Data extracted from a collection
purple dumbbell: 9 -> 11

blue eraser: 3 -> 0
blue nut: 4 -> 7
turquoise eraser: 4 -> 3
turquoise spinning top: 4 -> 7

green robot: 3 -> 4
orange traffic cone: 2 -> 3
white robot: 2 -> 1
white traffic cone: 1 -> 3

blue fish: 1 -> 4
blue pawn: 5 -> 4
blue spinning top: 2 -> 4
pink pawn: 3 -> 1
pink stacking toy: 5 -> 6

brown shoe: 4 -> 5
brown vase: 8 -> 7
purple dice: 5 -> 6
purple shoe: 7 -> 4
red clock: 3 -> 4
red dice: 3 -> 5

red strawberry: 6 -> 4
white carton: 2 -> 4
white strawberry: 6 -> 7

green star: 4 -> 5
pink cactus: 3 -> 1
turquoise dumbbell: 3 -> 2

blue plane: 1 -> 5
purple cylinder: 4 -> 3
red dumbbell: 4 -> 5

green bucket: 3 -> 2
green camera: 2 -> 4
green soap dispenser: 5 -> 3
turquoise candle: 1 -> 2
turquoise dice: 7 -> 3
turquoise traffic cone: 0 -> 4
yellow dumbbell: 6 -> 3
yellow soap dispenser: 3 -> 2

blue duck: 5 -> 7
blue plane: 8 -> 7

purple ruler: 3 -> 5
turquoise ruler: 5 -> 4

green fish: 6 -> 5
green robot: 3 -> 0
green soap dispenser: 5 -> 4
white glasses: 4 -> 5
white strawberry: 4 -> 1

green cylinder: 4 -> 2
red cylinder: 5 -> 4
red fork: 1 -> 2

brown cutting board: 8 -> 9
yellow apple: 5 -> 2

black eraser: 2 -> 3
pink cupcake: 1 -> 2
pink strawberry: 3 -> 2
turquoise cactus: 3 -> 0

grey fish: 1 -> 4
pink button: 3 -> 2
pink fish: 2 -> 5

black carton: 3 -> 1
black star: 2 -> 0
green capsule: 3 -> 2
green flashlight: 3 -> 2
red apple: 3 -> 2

▶ _Task to carry out_
Every record here must be output exactly, word for word.

▶ _Solution for this exercise_
purple dumbbell: 9 -> 11

blue eraser: 3 -> 0
blue nut: 4 -> 7
turquoise eraser: 4 -> 3
turquoise spinning top: 4 -> 7

green robot: 3 -> 4
orange traffic cone: 2 -> 3
white robot: 2 -> 1
white traffic cone: 1 -> 3

blue fish: 1 -> 4
blue pawn: 5 -> 4
blue spinning top: 2 -> 4
pink pawn: 3 -> 1
pink stacking toy: 5 -> 6

brown shoe: 4 -> 5
brown vase: 8 -> 7
purple dice: 5 -> 6
purple shoe: 7 -> 4
red clock: 3 -> 4
red dice: 3 -> 5

red strawberry: 6 -> 4
white carton: 2 -> 4
white strawberry: 6 -> 7

green star: 4 -> 5
pink cactus: 3 -> 1
turquoise dumbbell: 3 -> 2

blue plane: 1 -> 5
purple cylinder: 4 -> 3
red dumbbell: 4 -> 5

green bucket: 3 -> 2
green camera: 2 -> 4
green soap dispenser: 5 -> 3
turquoise candle: 1 -> 2
turquoise dice: 7 -> 3
turquoise traffic cone: 0 -> 4
yellow dumbbell: 6 -> 3
yellow soap dispenser: 3 -> 2

blue duck: 5 -> 7
blue plane: 8 -> 7

purple ruler: 3 -> 5
turquoise ruler: 5 -> 4

green fish: 6 -> 5
green robot: 3 -> 0
green soap dispenser: 5 -> 4
white glasses: 4 -> 5
white strawberry: 4 -> 1

green cylinder: 4 -> 2
red cylinder: 5 -> 4
red fork: 1 -> 2

brown cutting board: 8 -> 9
yellow apple: 5 -> 2

black eraser: 2 -> 3
pink cupcake: 1 -> 2
pink strawberry: 3 -> 2
turquoise cactus: 3 -> 0

grey fish: 1 -> 4
pink button: 3 -> 2
pink fish: 2 -> 5

black carton: 3 -> 1
black star: 2 -> 0
green capsule: 3 -> 2
green flashlight: 3 -> 2
red apple: 3 -> 2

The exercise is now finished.